(Rows of pointing data)

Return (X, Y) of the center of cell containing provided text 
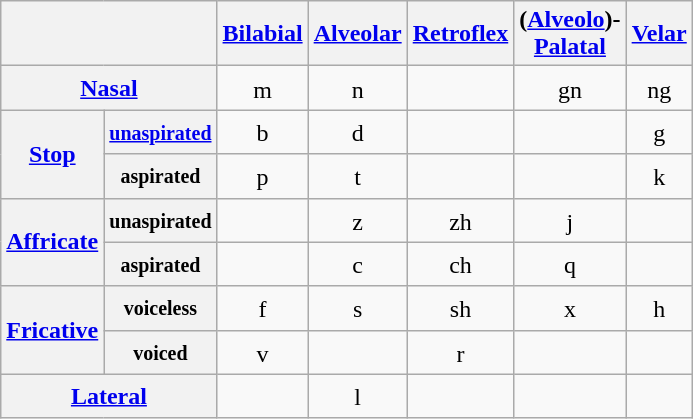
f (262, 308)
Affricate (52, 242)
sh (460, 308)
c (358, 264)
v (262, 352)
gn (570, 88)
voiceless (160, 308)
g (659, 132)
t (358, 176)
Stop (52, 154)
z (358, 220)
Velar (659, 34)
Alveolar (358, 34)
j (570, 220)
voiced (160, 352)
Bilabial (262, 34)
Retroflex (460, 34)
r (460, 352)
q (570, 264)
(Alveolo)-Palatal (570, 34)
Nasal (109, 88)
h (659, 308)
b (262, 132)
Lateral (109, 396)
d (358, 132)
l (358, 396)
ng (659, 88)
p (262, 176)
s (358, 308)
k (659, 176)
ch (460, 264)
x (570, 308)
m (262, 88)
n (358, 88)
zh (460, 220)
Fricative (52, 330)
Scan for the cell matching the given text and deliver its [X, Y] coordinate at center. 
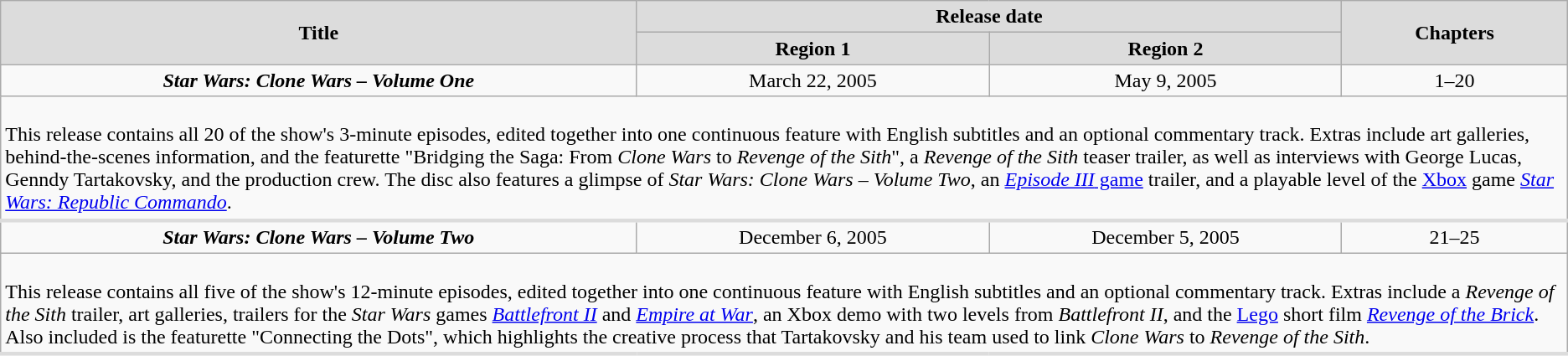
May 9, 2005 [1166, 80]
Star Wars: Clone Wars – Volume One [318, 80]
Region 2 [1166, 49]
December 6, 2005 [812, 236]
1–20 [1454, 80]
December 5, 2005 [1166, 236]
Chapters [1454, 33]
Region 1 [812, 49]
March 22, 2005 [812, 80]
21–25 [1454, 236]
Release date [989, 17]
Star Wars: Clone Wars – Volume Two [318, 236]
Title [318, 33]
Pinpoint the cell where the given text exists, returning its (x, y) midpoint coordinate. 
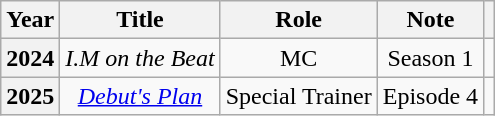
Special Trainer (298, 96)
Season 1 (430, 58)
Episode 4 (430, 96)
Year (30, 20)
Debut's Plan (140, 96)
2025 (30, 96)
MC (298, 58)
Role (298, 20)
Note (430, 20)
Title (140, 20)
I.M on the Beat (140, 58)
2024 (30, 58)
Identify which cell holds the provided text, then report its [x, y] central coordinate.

--- Brief ---
Please copy the whole listing above line for line, without changing anything, and leave out the picture lines.

--- Task response ---
Return (X, Y) of the center of cell containing provided text 
f (262, 308)
Affricate (52, 242)
sh (460, 308)
c (358, 264)
v (262, 352)
gn (570, 88)
voiceless (160, 308)
g (659, 132)
t (358, 176)
Stop (52, 154)
z (358, 220)
Velar (659, 34)
Alveolar (358, 34)
j (570, 220)
voiced (160, 352)
Bilabial (262, 34)
Retroflex (460, 34)
r (460, 352)
q (570, 264)
(Alveolo)-Palatal (570, 34)
Nasal (109, 88)
h (659, 308)
b (262, 132)
Lateral (109, 396)
d (358, 132)
l (358, 396)
ng (659, 88)
p (262, 176)
s (358, 308)
k (659, 176)
ch (460, 264)
x (570, 308)
m (262, 88)
n (358, 88)
zh (460, 220)
Fricative (52, 330)
Scan for the cell matching the given text and deliver its [X, Y] coordinate at center. 
May 9, 2005 [1166, 80]
Star Wars: Clone Wars – Volume One [318, 80]
Region 2 [1166, 49]
December 6, 2005 [812, 236]
1–20 [1454, 80]
December 5, 2005 [1166, 236]
Chapters [1454, 33]
Region 1 [812, 49]
March 22, 2005 [812, 80]
21–25 [1454, 236]
Release date [989, 17]
Star Wars: Clone Wars – Volume Two [318, 236]
Title [318, 33]
Pinpoint the cell where the given text exists, returning its (x, y) midpoint coordinate. 
Special Trainer (298, 96)
Season 1 (430, 58)
Episode 4 (430, 96)
Year (30, 20)
Debut's Plan (140, 96)
2025 (30, 96)
MC (298, 58)
Role (298, 20)
Note (430, 20)
Title (140, 20)
I.M on the Beat (140, 58)
2024 (30, 58)
Identify which cell holds the provided text, then report its [x, y] central coordinate.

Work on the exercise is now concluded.